**Records for processing:**
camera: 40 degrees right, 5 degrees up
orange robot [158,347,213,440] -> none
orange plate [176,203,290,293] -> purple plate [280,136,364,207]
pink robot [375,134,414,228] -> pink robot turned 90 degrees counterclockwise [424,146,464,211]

---

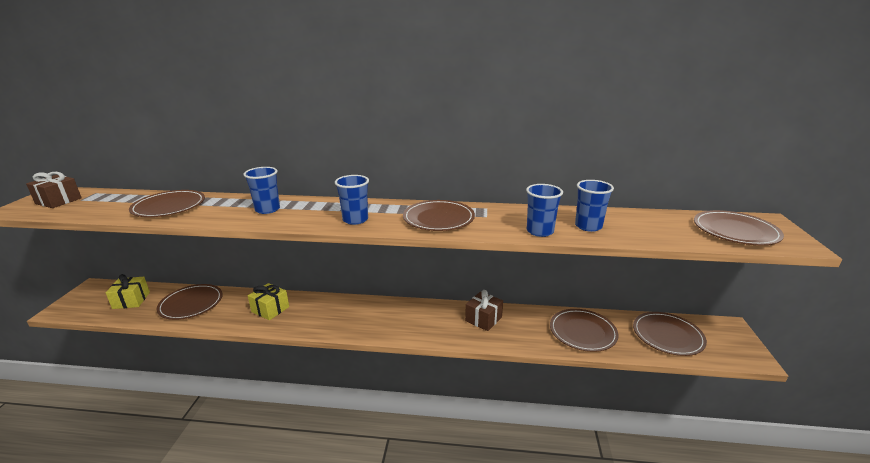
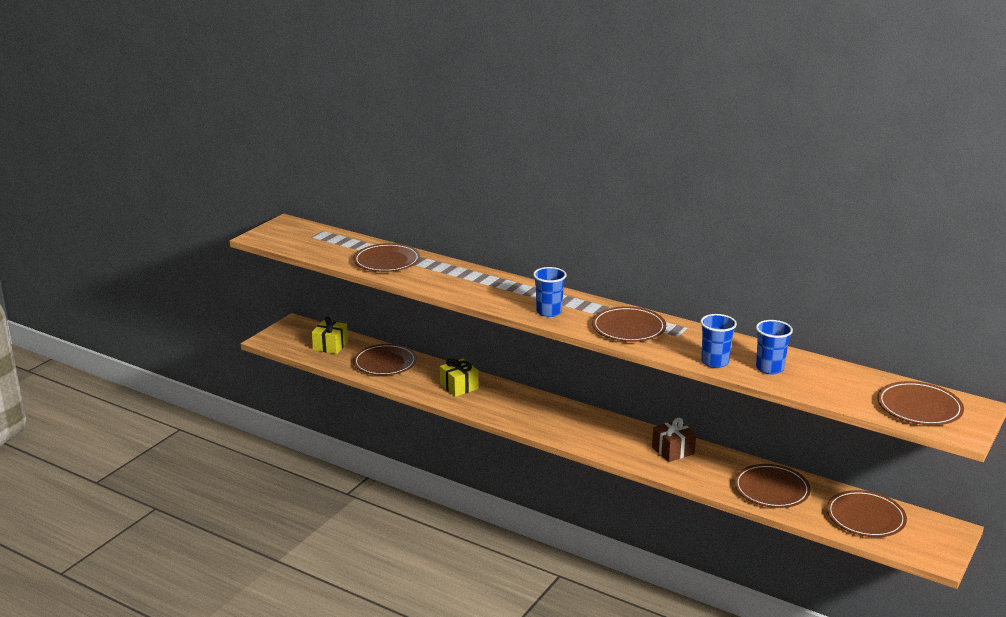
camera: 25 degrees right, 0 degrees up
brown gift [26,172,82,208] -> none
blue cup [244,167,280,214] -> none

**Work instructions:** In the entries above, find the line holding "orange plate [176,203,290,293]" and the line holding "pink robot [375,134,414,228]", then retype exactly those two lines and every line between them, and nothing else.

**Response area:**
orange plate [176,203,290,293] -> purple plate [280,136,364,207]
pink robot [375,134,414,228] -> pink robot turned 90 degrees counterclockwise [424,146,464,211]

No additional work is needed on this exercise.